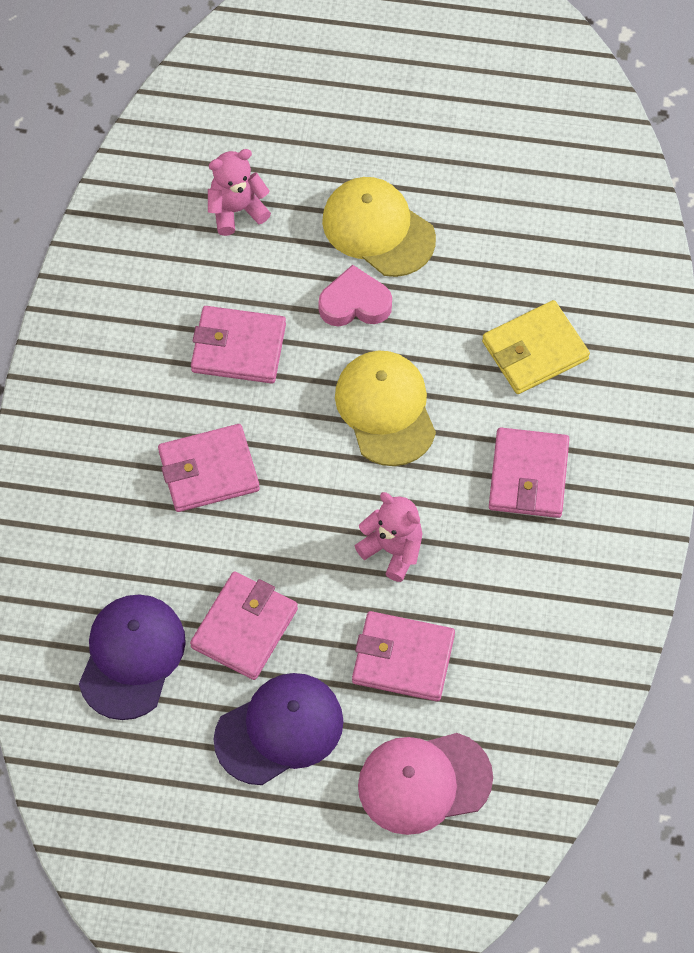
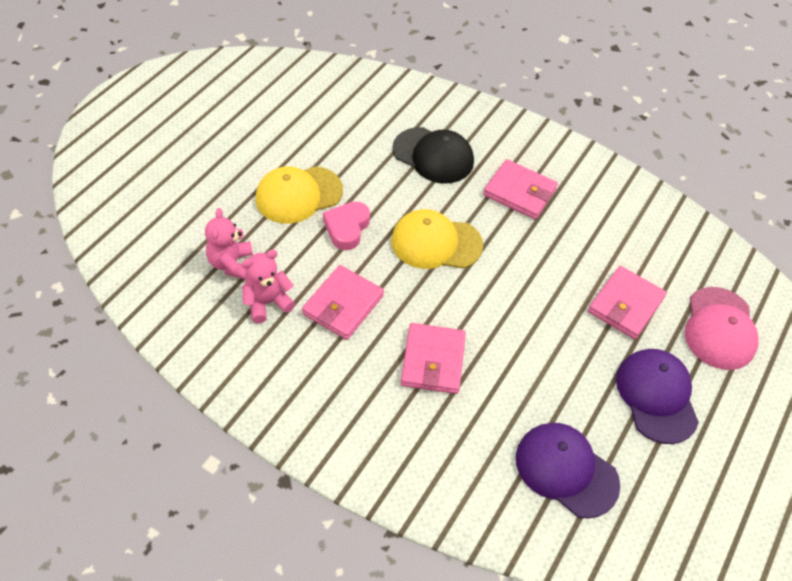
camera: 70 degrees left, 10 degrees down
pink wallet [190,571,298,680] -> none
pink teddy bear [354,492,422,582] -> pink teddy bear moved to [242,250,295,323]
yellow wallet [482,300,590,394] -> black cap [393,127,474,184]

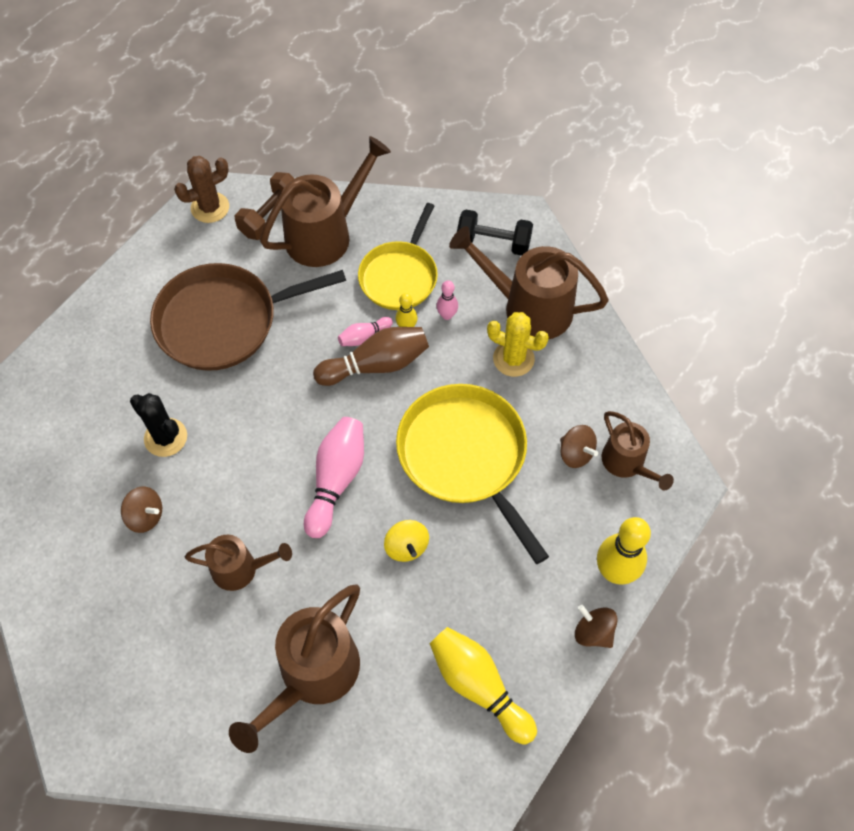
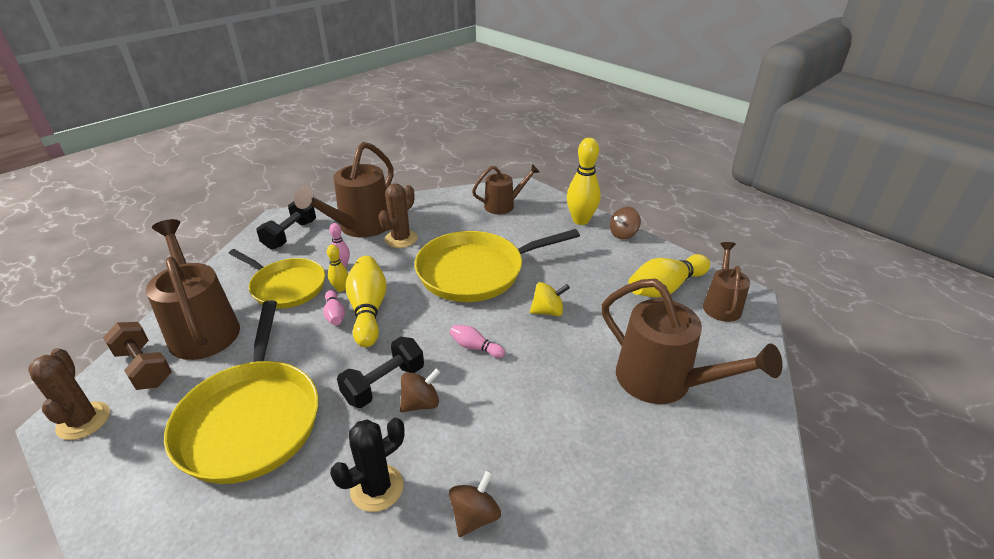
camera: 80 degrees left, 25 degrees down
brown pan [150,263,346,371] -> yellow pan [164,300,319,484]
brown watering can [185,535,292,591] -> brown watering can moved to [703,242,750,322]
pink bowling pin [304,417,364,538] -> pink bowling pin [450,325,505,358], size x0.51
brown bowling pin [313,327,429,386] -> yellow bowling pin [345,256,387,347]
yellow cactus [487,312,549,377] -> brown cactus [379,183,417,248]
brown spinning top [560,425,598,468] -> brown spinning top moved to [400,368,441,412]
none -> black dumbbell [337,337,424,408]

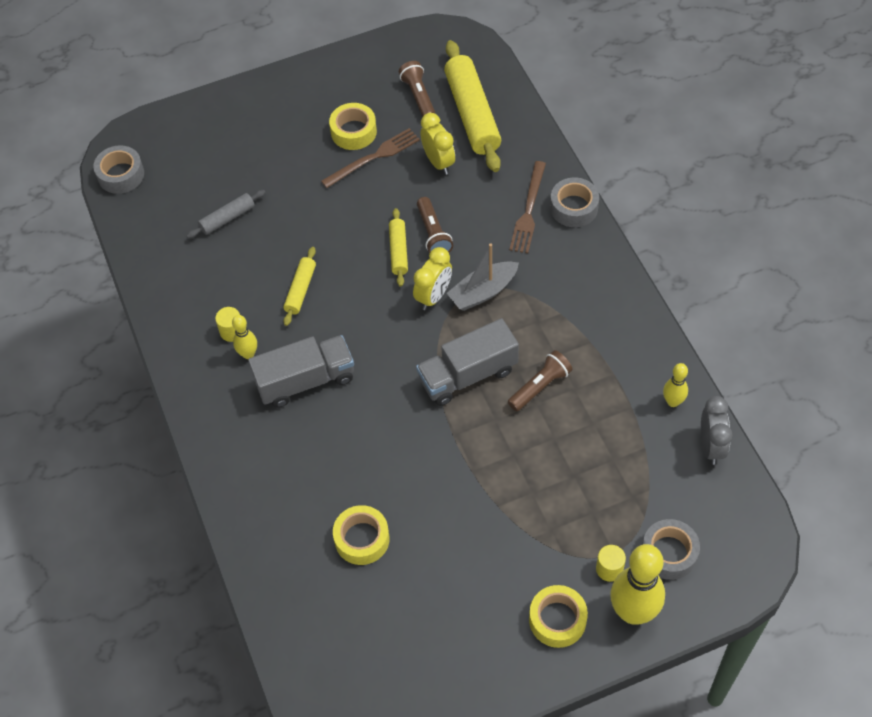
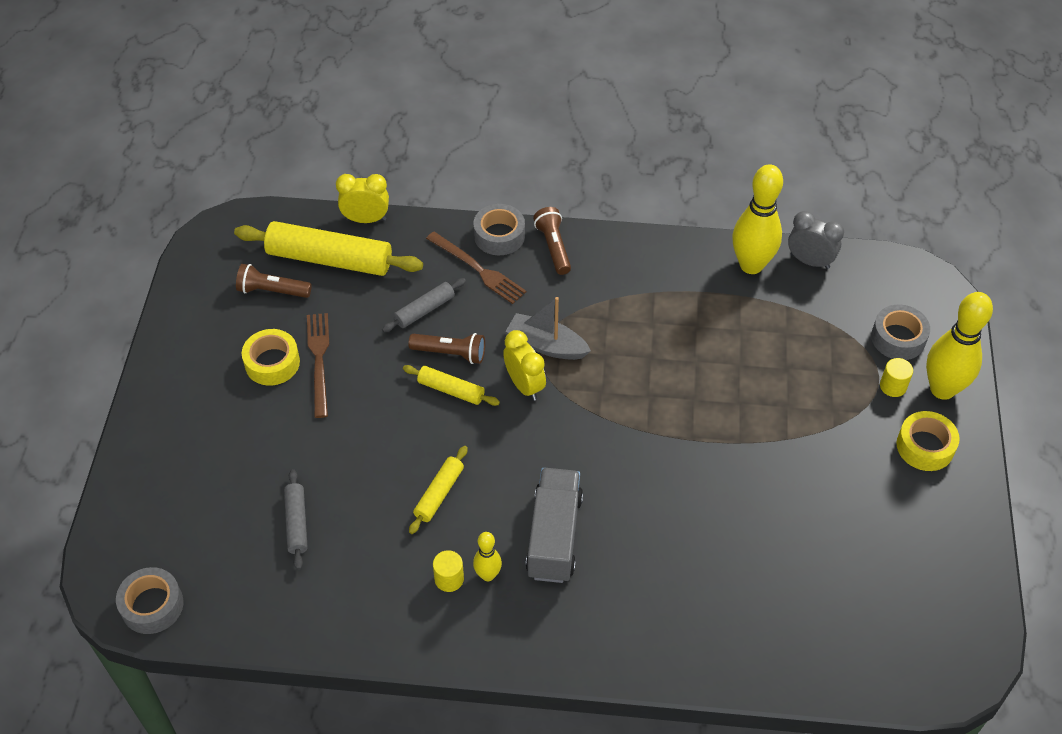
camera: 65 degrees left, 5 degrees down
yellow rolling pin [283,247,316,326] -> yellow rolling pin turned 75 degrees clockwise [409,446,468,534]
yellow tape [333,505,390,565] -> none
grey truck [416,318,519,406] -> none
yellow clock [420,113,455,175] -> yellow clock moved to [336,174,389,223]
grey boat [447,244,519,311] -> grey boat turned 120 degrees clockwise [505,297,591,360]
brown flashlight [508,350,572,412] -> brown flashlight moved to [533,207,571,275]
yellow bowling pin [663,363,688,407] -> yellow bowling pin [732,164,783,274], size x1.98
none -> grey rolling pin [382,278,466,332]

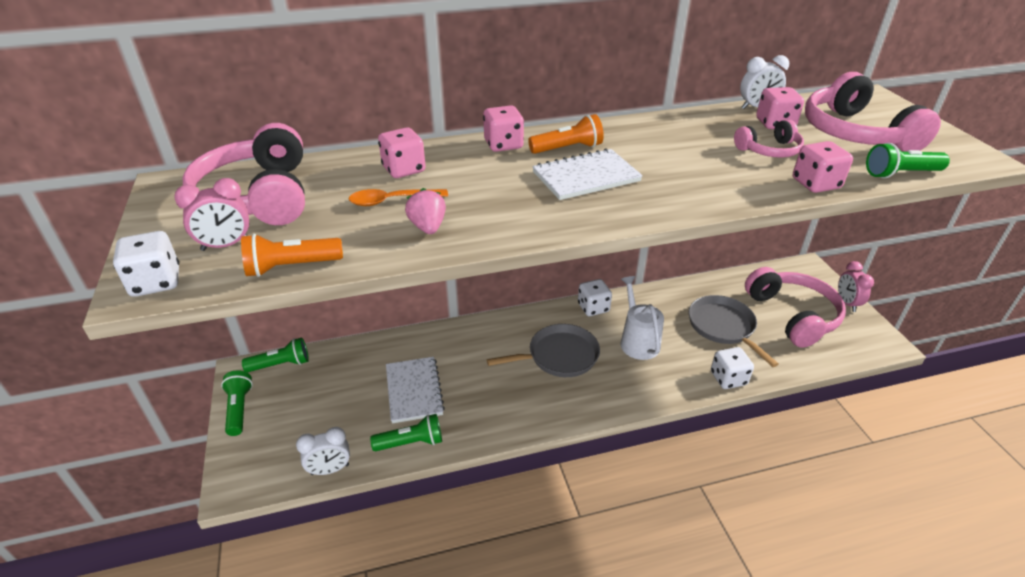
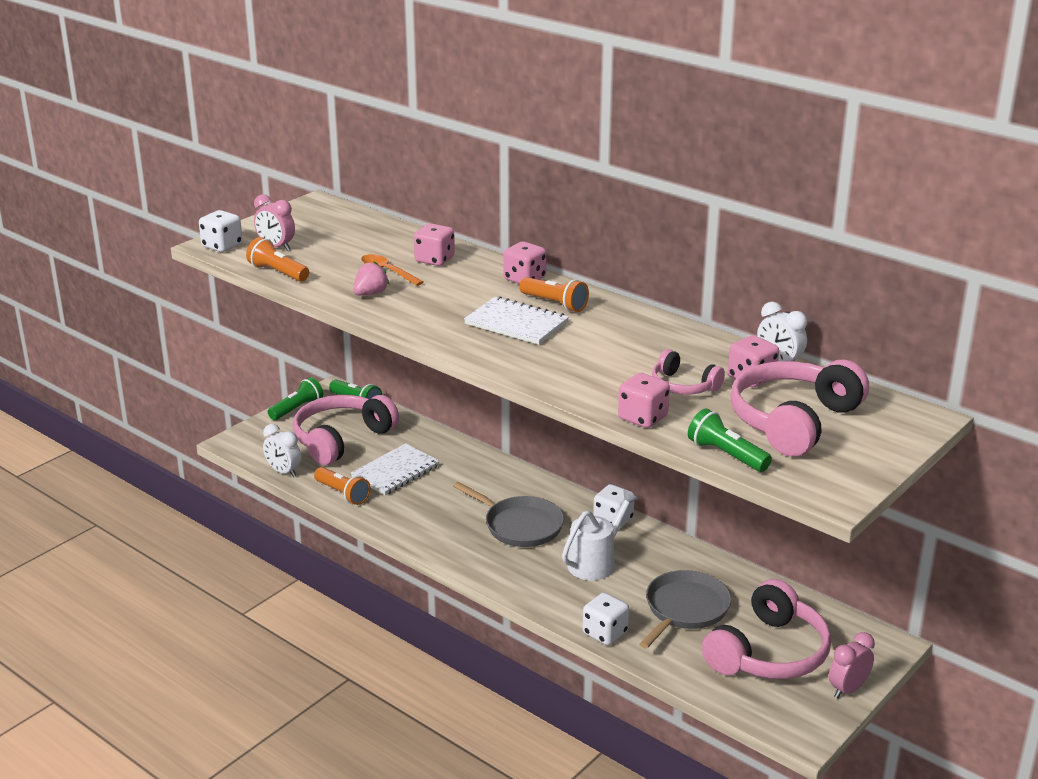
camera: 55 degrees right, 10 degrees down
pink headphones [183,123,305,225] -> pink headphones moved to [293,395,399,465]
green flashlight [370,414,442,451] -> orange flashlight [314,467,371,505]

# # # # #

Task requirements: Repeat the listing above up to and including the line with "grey boat [447,244,519,311]", starting from its first line. Drop any pictures.

Task output:
camera: 70 degrees left, 10 degrees down
pink wallet [190,571,298,680] -> none
pink teddy bear [354,492,422,582] -> pink teddy bear moved to [242,250,295,323]
yellow wallet [482,300,590,394] -> black cap [393,127,474,184]

camera: 80 degrees left, 25 degrees down
brown pan [150,263,346,371] -> yellow pan [164,300,319,484]
brown watering can [185,535,292,591] -> brown watering can moved to [703,242,750,322]
pink bowling pin [304,417,364,538] -> pink bowling pin [450,325,505,358], size x0.51
brown bowling pin [313,327,429,386] -> yellow bowling pin [345,256,387,347]
yellow cactus [487,312,549,377] -> brown cactus [379,183,417,248]
brown spinning top [560,425,598,468] -> brown spinning top moved to [400,368,441,412]
none -> black dumbbell [337,337,424,408]

camera: 65 degrees left, 5 degrees down
yellow rolling pin [283,247,316,326] -> yellow rolling pin turned 75 degrees clockwise [409,446,468,534]
yellow tape [333,505,390,565] -> none
grey truck [416,318,519,406] -> none
yellow clock [420,113,455,175] -> yellow clock moved to [336,174,389,223]
grey boat [447,244,519,311] -> grey boat turned 120 degrees clockwise [505,297,591,360]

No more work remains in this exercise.